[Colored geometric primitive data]

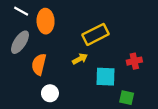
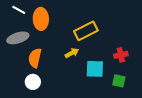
gray ellipse: (20, 42) -> (18, 38), turned 40
white circle: (50, 93) -> (33, 82), moved
green square: (127, 98) -> (119, 81), moved

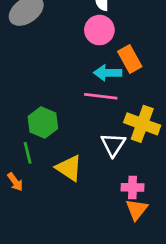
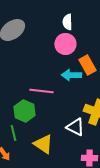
pink line: (101, 96) -> (41, 91), moved
white triangle: (113, 145) -> (75, 127), turned -36

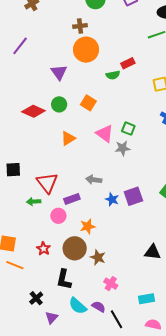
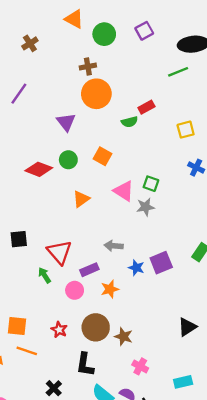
green arrow: (34, 202) -> (45, 275), turned 64
orange star: (88, 226) -> (110, 289), moved
black triangle: (153, 252) -> (187, 327), turned -36

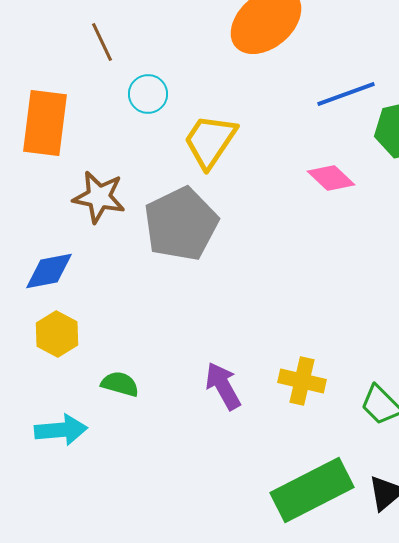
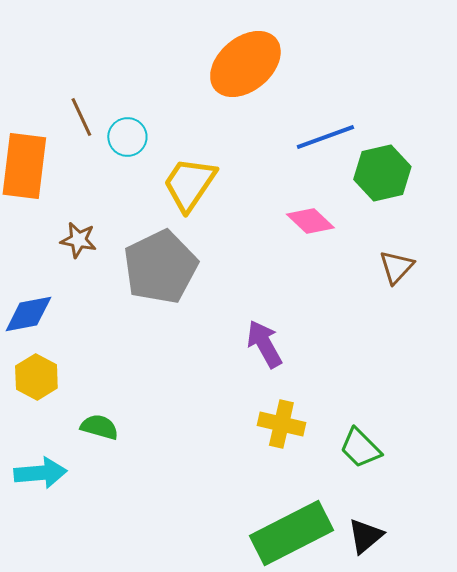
brown line: (102, 42) -> (81, 117), moved
brown star: (99, 197) -> (78, 240), size x0.7
purple arrow: (223, 386) -> (264, 344), moved

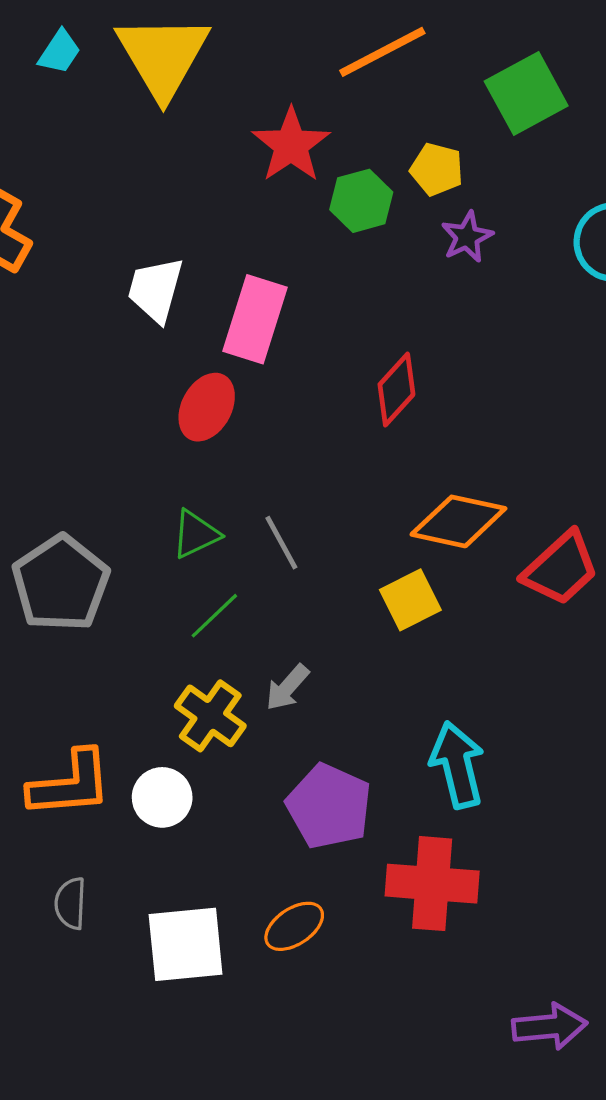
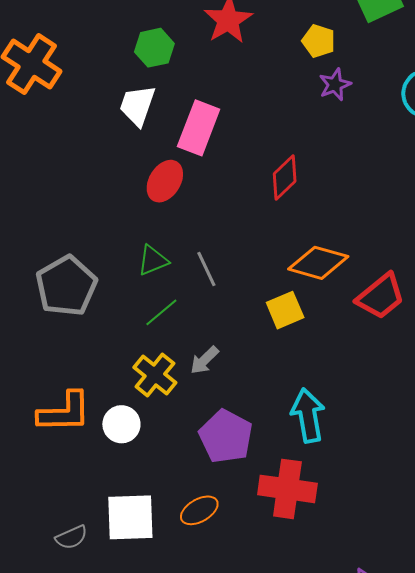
green hexagon: (361, 201) -> (154, 48), moved
gray semicircle: (70, 903) -> (71, 537), moved, turned -120

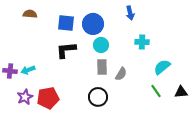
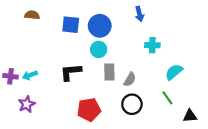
cyan circle: (101, 45) -> (99, 49), moved
black L-shape: (66, 50) -> (71, 72), moved
black triangle: (181, 92) -> (190, 116), moved
black circle: (98, 97) -> (132, 104), moved
red pentagon: (48, 98) -> (89, 110), moved

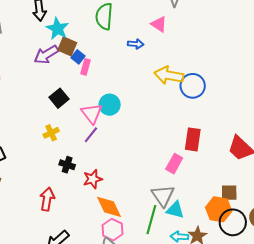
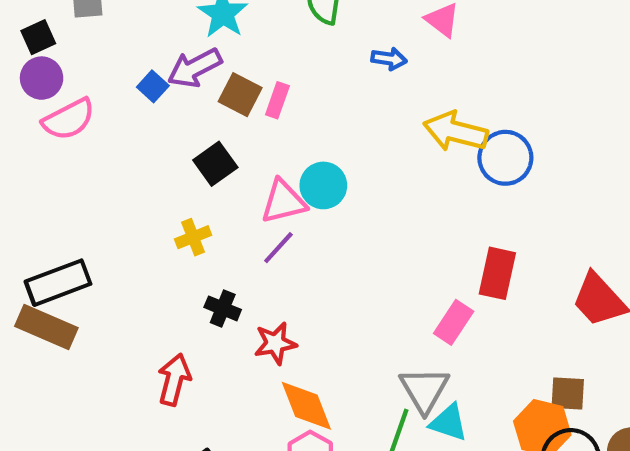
brown square: (67, 46) -> (240, 95), moved
blue square: (78, 57) -> (153, 86), moved
pink triangle: (92, 113) -> (283, 202), turned 50

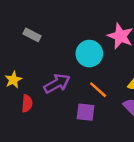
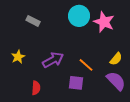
cyan circle: (89, 54) -> (79, 16), moved
red semicircle: (27, 103) -> (36, 88), moved

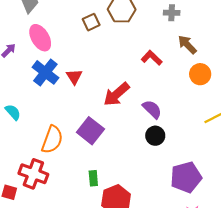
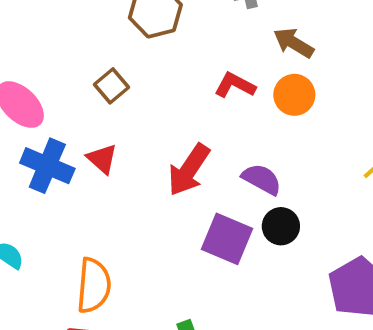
brown square: (91, 22) -> (112, 86), moved
orange circle: (200, 74) -> (294, 95), moved
purple square: (90, 131) -> (227, 239), moved

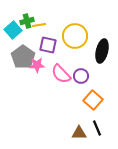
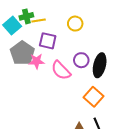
yellow circle: (75, 36) -> (75, 24), moved, size x0.6
black ellipse: (102, 51) -> (100, 65), moved
purple circle: (81, 76) -> (81, 60), moved

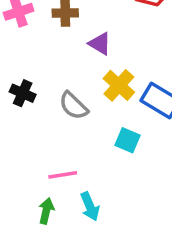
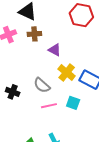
black cross: (23, 93) -> (13, 92), moved
pink line: (63, 175) -> (49, 106), moved

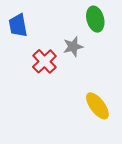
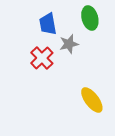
blue trapezoid: (18, 25) -> (48, 24), moved

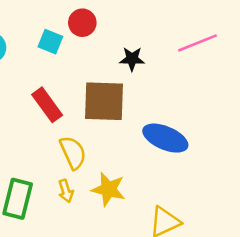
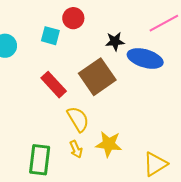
brown square: (104, 101) -> (97, 77), turned -30
blue ellipse: (165, 138) -> (145, 58), moved

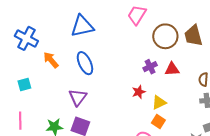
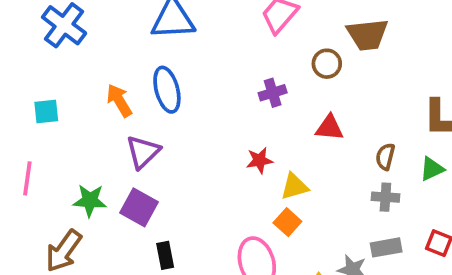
brown circle: (165, 36) -> (327, 64), size x0.6
brown trapezoid: (193, 36) -> (368, 35), moved, turned -90
orange arrow: (51, 60) -> (119, 100), moved
purple cross: (150, 67) -> (273, 93), moved

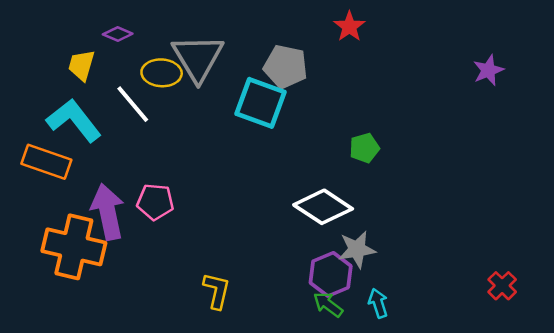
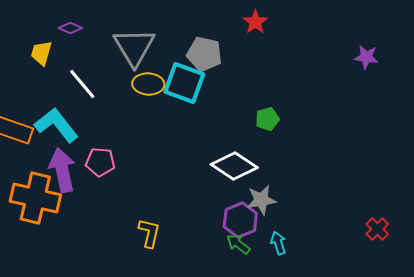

THE PROBLEM
Repeat nothing but the lines from the one containing "brown trapezoid: (193, 36)" through the end of the entries, exactly, and skip the pictures.

WRITTEN REPLY
brown trapezoid: (193, 36) -> (368, 35), moved, turned -90
orange arrow: (51, 60) -> (119, 100), moved
purple cross: (150, 67) -> (273, 93), moved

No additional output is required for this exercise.